Assignment: In the records below, count each line where the word "hourglass" appears, and reply with that number only.

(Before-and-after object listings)
━━━━
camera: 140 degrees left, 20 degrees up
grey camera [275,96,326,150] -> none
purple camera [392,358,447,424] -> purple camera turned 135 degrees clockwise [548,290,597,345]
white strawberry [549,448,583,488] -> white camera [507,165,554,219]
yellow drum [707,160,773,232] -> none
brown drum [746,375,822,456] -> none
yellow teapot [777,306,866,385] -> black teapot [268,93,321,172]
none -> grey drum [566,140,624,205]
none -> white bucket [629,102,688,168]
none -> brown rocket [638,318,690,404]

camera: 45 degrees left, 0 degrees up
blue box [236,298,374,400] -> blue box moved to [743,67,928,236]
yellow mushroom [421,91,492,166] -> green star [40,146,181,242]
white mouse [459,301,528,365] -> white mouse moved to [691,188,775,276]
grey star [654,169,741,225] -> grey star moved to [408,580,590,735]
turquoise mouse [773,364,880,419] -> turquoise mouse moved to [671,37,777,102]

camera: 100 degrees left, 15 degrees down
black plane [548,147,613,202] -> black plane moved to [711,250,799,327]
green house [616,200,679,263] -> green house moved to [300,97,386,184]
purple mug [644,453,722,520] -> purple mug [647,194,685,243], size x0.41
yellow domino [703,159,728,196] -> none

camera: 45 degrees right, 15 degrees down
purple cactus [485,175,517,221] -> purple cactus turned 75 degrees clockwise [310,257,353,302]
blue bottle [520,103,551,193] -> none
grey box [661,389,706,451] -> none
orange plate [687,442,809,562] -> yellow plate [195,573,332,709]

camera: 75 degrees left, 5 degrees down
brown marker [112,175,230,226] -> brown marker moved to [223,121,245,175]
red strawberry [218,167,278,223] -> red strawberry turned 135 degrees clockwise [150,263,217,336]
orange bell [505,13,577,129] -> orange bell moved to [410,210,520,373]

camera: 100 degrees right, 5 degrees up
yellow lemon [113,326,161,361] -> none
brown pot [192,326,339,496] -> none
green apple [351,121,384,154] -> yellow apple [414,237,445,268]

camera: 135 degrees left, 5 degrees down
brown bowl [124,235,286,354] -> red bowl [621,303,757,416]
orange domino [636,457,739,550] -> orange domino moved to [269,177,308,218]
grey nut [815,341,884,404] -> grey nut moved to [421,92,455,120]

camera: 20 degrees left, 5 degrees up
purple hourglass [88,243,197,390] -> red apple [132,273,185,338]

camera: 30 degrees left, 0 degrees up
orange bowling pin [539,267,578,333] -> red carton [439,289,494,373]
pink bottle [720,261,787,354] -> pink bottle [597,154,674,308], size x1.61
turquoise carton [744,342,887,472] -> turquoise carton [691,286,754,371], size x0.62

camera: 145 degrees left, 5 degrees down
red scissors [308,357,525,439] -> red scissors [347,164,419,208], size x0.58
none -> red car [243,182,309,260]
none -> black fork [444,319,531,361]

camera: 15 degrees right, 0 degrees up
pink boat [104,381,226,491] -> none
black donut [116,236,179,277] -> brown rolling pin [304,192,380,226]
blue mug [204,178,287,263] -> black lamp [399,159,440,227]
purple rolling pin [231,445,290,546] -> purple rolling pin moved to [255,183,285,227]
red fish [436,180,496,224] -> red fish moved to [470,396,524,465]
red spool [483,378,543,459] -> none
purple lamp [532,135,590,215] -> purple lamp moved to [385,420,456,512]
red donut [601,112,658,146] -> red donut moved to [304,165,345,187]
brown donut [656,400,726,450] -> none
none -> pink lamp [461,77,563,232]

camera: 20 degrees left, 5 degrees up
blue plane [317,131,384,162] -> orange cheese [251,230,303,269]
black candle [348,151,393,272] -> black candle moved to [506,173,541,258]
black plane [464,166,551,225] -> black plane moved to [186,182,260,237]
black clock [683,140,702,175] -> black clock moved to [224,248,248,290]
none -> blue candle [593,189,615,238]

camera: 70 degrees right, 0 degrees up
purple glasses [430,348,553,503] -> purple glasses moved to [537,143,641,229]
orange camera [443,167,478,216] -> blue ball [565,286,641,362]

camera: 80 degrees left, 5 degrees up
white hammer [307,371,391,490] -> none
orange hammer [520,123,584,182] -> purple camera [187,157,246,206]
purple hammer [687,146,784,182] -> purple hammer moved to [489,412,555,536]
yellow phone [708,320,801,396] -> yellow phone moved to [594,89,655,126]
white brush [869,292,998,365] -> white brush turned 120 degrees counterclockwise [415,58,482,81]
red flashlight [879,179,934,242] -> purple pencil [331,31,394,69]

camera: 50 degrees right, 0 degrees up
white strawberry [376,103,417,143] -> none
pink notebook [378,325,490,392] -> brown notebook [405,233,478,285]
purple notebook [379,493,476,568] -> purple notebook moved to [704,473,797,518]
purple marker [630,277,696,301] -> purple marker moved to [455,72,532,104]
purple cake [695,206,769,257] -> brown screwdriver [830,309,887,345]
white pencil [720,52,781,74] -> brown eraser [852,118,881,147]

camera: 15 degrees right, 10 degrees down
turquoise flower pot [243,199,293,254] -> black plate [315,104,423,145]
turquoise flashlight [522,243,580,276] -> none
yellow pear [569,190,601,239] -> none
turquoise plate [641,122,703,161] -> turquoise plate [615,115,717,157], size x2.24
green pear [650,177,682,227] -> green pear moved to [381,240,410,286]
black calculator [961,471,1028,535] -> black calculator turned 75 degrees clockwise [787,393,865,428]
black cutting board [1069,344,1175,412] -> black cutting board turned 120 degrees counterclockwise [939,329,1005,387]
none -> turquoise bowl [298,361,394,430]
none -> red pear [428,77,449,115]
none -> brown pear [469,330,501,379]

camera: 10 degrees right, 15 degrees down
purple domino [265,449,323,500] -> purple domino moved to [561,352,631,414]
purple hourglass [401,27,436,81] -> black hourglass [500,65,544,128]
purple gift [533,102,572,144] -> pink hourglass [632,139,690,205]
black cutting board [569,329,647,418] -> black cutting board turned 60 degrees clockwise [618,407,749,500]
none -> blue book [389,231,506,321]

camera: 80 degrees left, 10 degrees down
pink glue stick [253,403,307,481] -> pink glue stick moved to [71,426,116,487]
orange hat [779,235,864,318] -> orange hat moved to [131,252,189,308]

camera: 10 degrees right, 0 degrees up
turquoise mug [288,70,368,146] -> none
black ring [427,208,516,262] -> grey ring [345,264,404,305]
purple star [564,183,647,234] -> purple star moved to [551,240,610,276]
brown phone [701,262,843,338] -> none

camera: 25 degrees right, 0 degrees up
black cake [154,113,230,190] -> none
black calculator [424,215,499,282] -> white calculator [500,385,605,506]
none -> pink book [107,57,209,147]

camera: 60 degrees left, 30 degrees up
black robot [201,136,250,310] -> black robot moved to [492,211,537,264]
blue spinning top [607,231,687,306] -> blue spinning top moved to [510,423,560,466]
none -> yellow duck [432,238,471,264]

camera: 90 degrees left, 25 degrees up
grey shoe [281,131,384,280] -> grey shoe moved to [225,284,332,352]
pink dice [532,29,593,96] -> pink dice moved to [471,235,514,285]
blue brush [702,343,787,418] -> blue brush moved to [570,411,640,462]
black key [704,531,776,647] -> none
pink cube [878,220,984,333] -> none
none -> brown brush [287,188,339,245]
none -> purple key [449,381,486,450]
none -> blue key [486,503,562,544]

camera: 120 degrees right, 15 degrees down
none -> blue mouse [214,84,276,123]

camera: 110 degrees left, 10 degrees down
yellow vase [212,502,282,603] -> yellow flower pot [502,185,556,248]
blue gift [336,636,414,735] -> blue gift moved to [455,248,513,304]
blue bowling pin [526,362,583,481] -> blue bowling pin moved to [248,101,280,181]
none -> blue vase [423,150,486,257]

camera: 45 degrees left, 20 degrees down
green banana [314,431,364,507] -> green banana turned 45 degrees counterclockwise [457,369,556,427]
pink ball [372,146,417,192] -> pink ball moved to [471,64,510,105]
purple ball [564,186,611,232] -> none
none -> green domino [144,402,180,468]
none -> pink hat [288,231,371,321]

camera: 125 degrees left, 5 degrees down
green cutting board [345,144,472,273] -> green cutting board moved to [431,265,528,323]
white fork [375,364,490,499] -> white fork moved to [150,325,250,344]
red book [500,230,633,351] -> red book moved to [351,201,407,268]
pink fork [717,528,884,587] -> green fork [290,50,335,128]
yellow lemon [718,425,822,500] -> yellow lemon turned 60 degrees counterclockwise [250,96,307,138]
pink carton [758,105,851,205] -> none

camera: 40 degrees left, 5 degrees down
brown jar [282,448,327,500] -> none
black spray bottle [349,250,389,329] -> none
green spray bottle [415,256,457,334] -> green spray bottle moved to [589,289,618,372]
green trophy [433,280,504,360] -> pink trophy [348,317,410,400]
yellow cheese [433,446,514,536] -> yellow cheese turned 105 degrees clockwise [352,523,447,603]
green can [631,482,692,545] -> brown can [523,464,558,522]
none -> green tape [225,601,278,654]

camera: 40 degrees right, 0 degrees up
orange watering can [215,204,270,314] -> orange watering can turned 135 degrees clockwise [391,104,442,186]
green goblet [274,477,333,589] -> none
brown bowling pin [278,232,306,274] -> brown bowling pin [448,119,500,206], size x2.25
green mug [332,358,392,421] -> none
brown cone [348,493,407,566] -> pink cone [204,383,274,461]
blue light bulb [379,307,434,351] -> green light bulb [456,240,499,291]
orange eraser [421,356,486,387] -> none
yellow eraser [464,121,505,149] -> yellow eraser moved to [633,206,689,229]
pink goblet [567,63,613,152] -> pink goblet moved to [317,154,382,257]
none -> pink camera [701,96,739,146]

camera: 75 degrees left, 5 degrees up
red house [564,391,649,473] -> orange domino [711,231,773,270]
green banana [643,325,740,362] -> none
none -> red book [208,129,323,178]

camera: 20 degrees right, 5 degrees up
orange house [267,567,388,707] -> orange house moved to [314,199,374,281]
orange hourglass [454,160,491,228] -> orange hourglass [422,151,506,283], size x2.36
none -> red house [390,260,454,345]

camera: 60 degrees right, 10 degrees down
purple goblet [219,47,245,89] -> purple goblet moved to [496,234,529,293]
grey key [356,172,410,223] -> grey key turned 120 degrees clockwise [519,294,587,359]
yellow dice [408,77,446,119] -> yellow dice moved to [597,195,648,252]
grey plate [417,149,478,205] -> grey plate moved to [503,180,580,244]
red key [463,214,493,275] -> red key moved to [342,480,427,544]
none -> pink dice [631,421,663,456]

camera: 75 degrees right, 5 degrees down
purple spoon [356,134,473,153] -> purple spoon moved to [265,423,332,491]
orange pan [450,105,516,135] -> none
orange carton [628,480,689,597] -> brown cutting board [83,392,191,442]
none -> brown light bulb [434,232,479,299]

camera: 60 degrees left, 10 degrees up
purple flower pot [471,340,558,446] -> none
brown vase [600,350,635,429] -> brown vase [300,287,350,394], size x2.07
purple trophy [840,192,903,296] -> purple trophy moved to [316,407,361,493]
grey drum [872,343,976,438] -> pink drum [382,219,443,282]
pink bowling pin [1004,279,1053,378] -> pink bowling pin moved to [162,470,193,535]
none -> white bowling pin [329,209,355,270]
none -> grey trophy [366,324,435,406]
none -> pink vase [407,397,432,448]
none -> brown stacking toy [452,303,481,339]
━━━━
Answer to this problem: 4